§ **EXERCISE REQUIREMENTS**
Lines from the beginning of the material below through the line that has "camera: 115 degrees left, 5 degrees up" are to be reproduced exactly, but pictures are not.
==============================
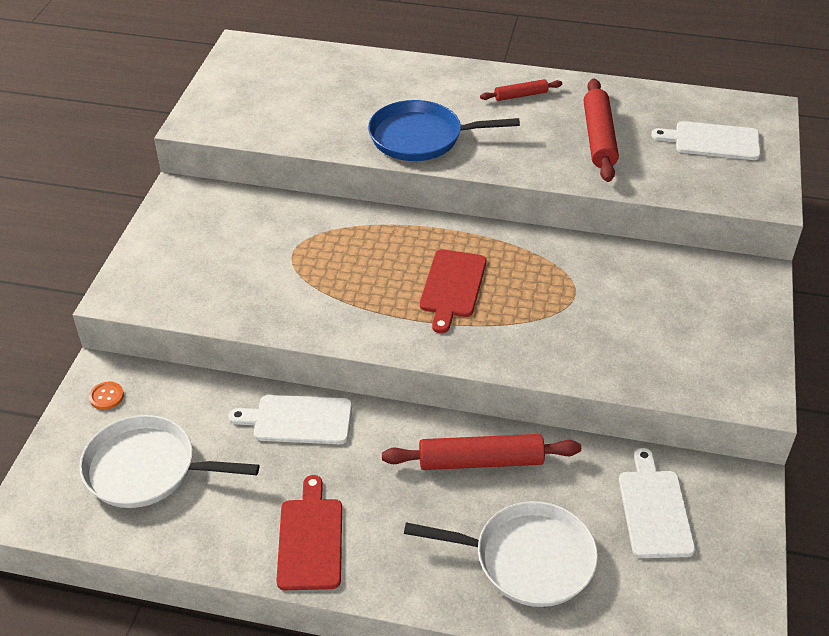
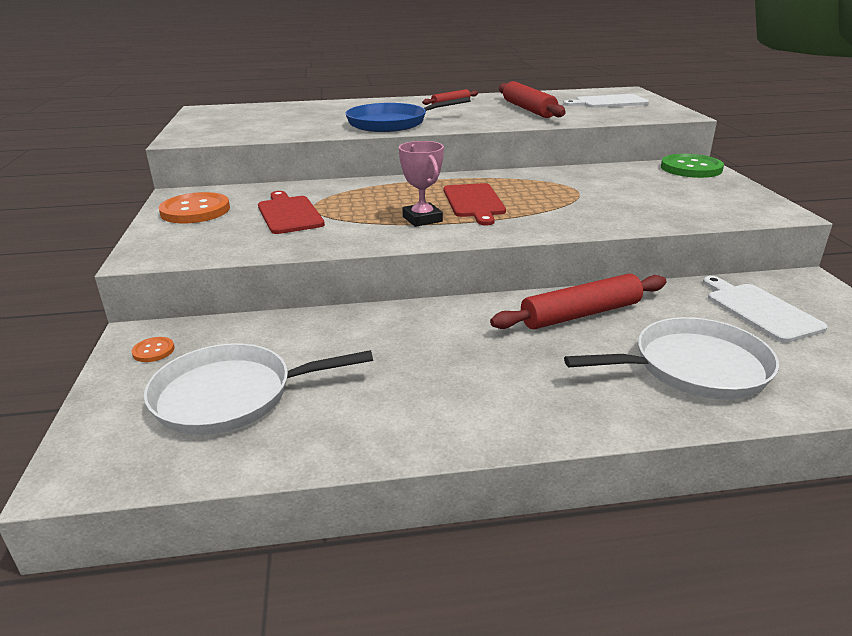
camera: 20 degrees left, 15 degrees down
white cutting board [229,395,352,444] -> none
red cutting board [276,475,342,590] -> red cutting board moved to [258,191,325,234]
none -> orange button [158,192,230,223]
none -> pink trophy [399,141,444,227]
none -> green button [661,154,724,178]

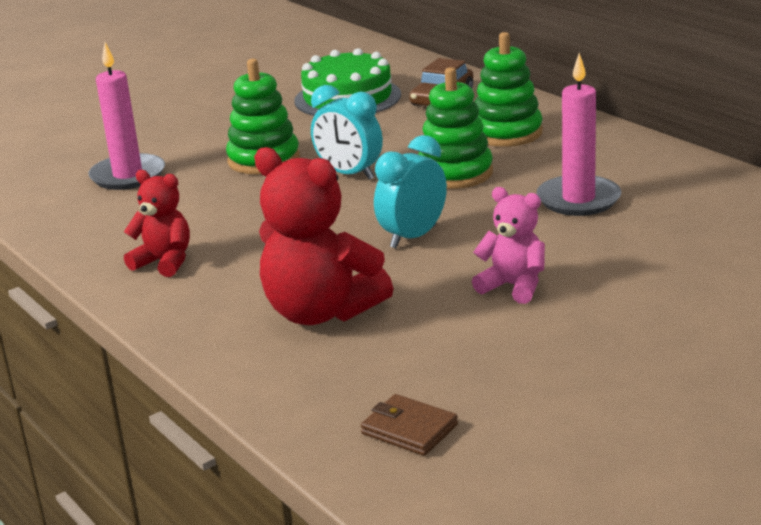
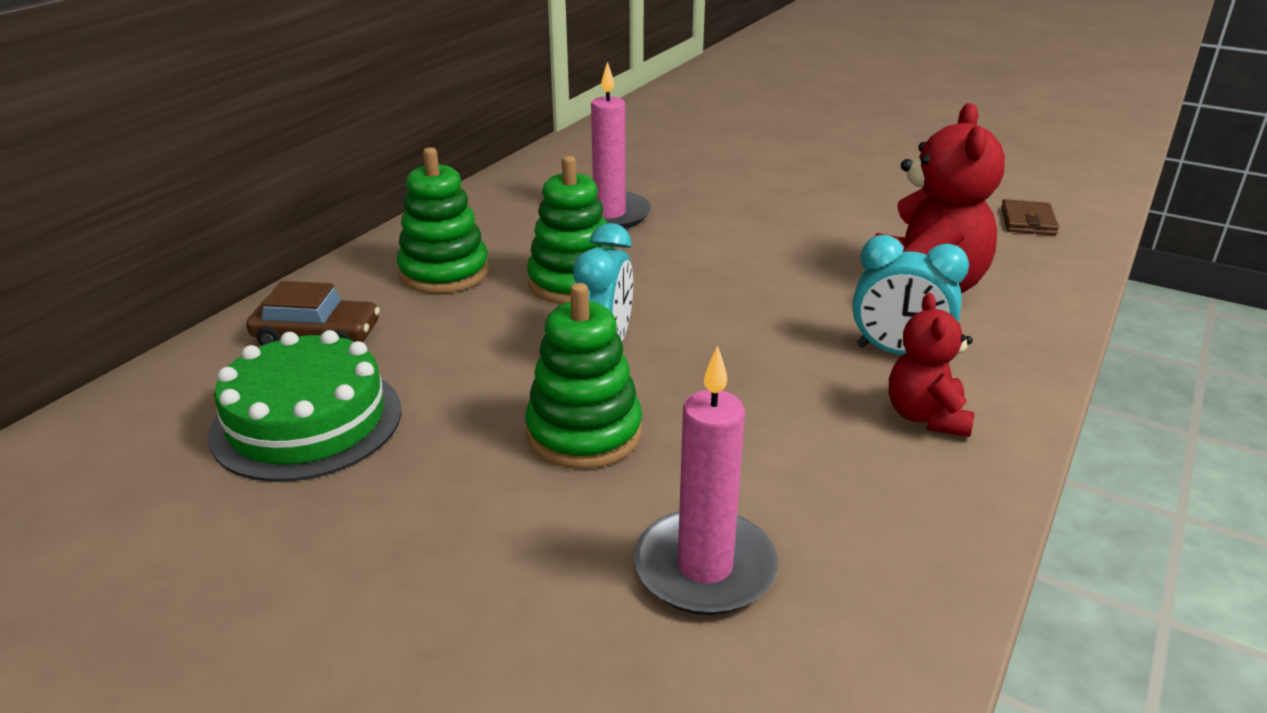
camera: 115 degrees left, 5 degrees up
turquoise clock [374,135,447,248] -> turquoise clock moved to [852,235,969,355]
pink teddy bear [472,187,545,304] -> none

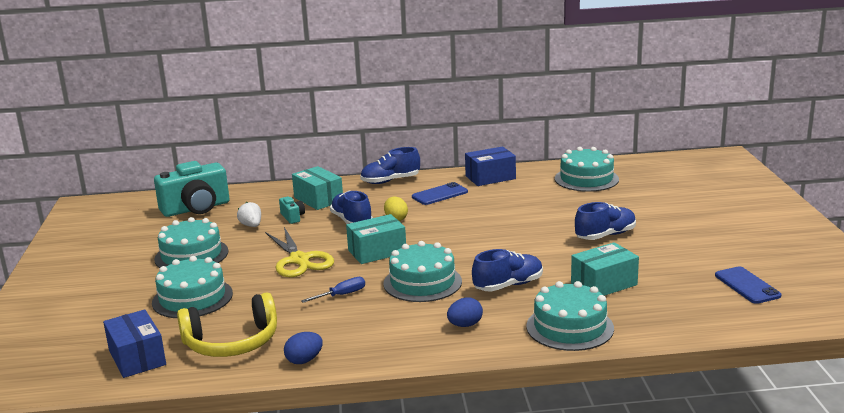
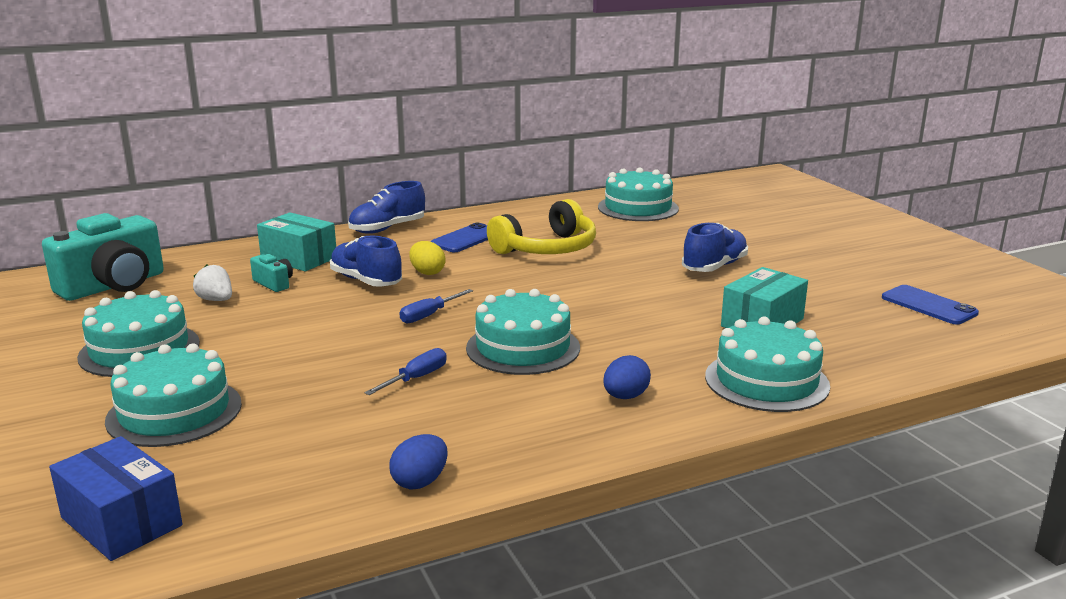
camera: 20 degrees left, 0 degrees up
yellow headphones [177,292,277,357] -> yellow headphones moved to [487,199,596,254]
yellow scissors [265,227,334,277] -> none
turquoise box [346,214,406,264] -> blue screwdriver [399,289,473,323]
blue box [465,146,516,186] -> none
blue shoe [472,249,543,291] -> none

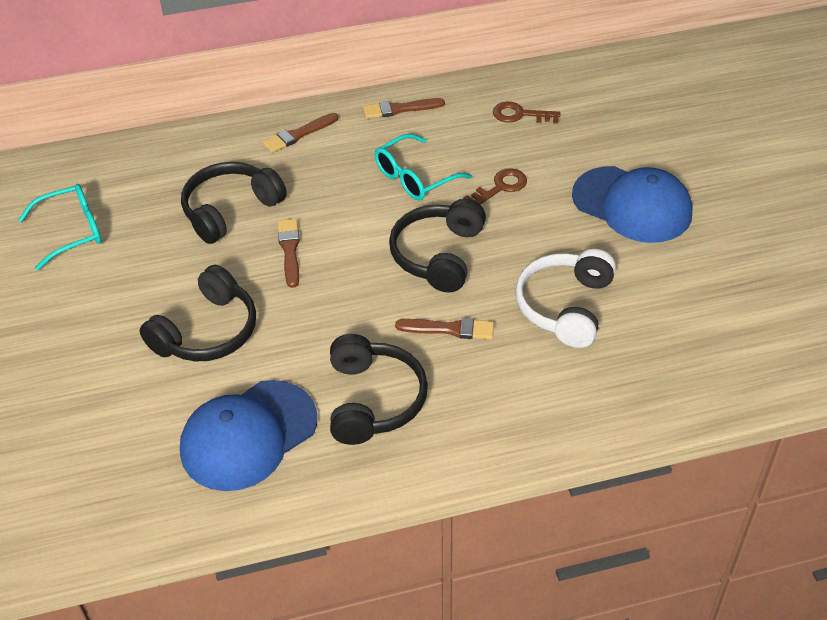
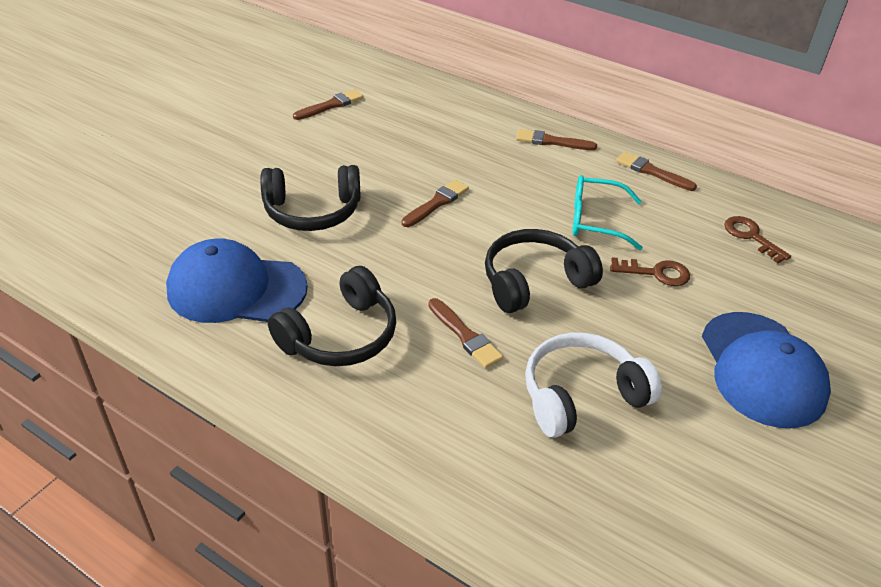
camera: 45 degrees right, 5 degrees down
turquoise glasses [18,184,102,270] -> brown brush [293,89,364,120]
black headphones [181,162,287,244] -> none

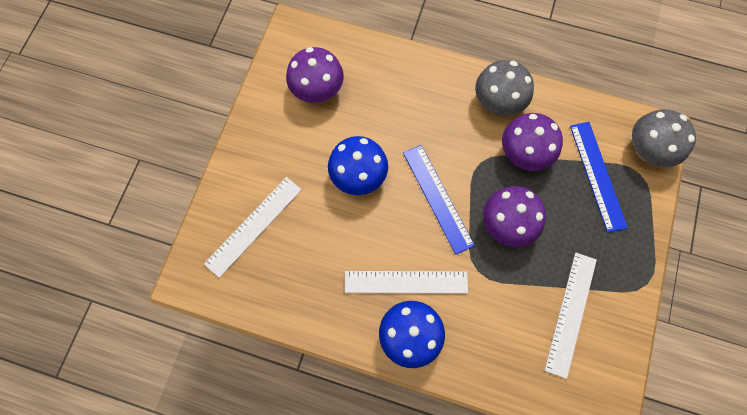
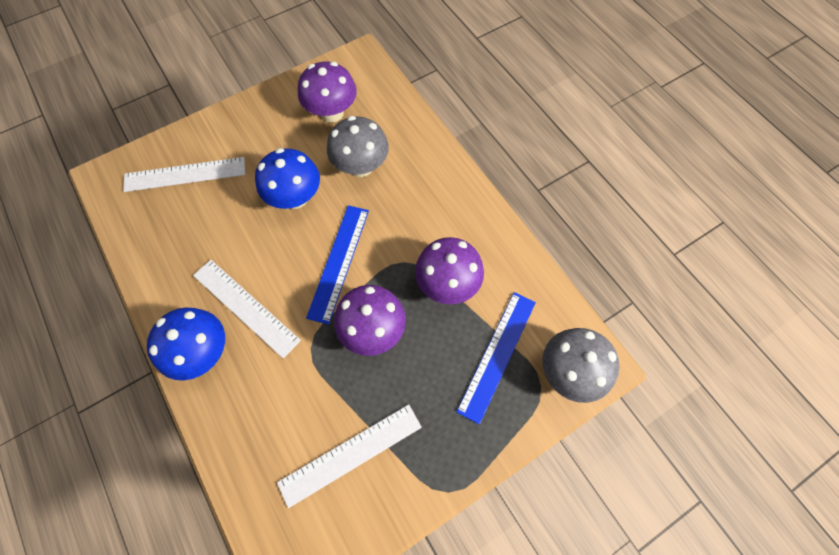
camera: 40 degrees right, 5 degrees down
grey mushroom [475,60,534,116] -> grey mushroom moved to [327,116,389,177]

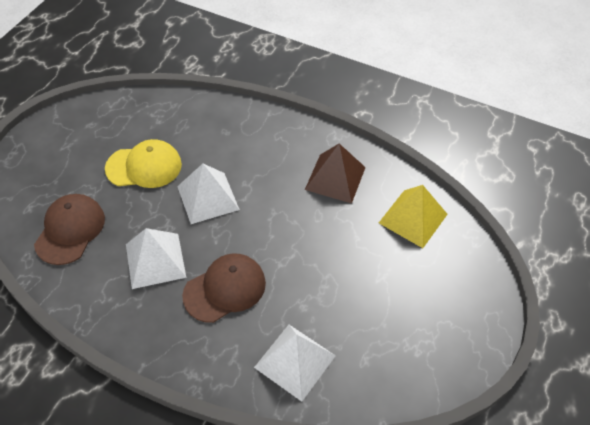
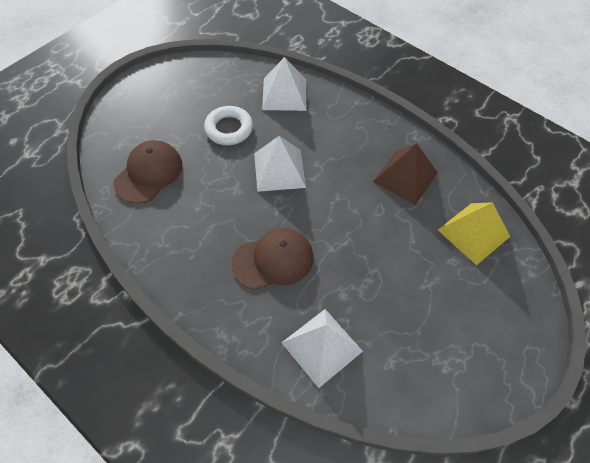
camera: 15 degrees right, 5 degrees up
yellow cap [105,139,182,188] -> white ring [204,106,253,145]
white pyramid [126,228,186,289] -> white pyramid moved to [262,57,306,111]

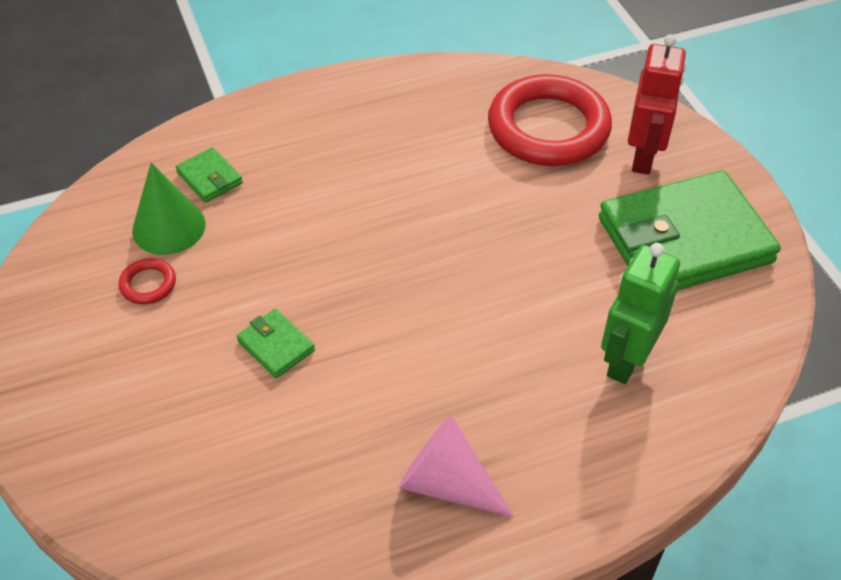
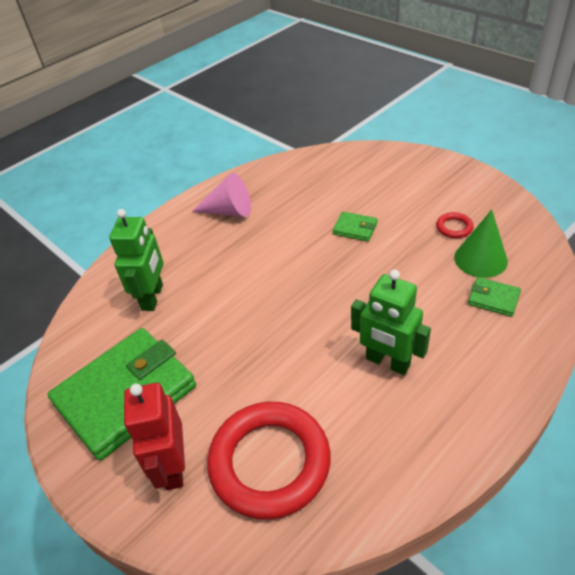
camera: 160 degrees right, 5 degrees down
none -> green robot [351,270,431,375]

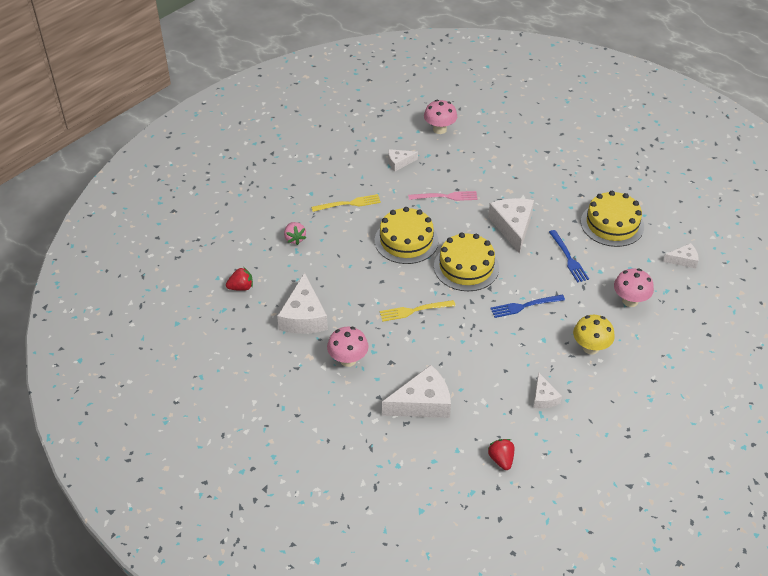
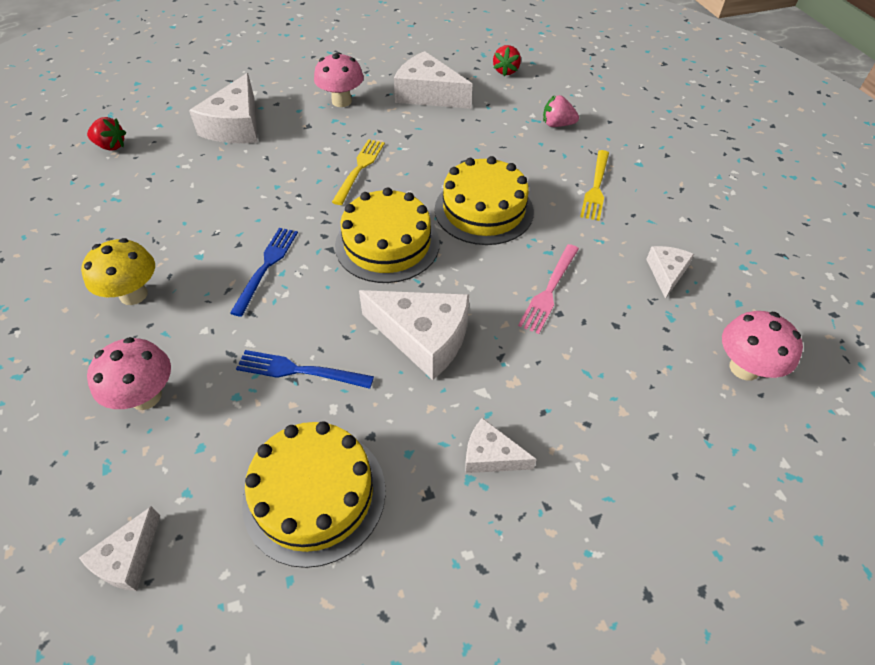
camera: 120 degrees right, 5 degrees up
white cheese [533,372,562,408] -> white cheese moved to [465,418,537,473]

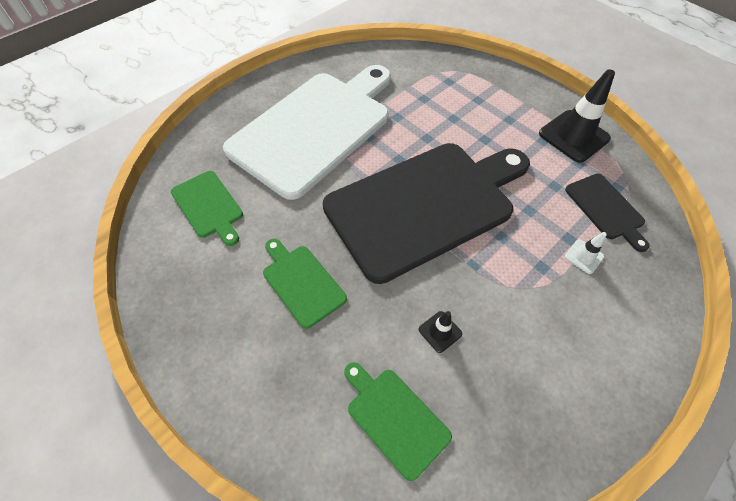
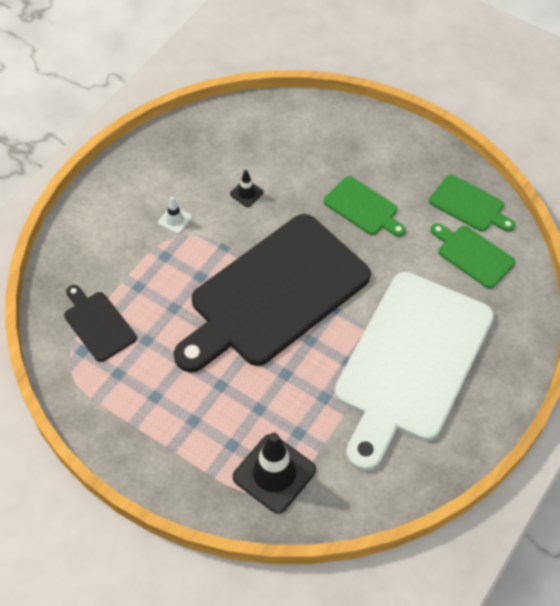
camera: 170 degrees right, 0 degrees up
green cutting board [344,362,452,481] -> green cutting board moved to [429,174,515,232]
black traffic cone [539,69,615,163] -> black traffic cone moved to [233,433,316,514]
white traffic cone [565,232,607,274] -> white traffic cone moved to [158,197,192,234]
==============================
§ **ANSWER FOR THE TASK**
camera: 20 degrees left, 15 degrees down
white cutting board [229,395,352,444] -> none
red cutting board [276,475,342,590] -> red cutting board moved to [258,191,325,234]
none -> orange button [158,192,230,223]
none -> pink trophy [399,141,444,227]
none -> green button [661,154,724,178]

camera: 115 degrees left, 5 degrees up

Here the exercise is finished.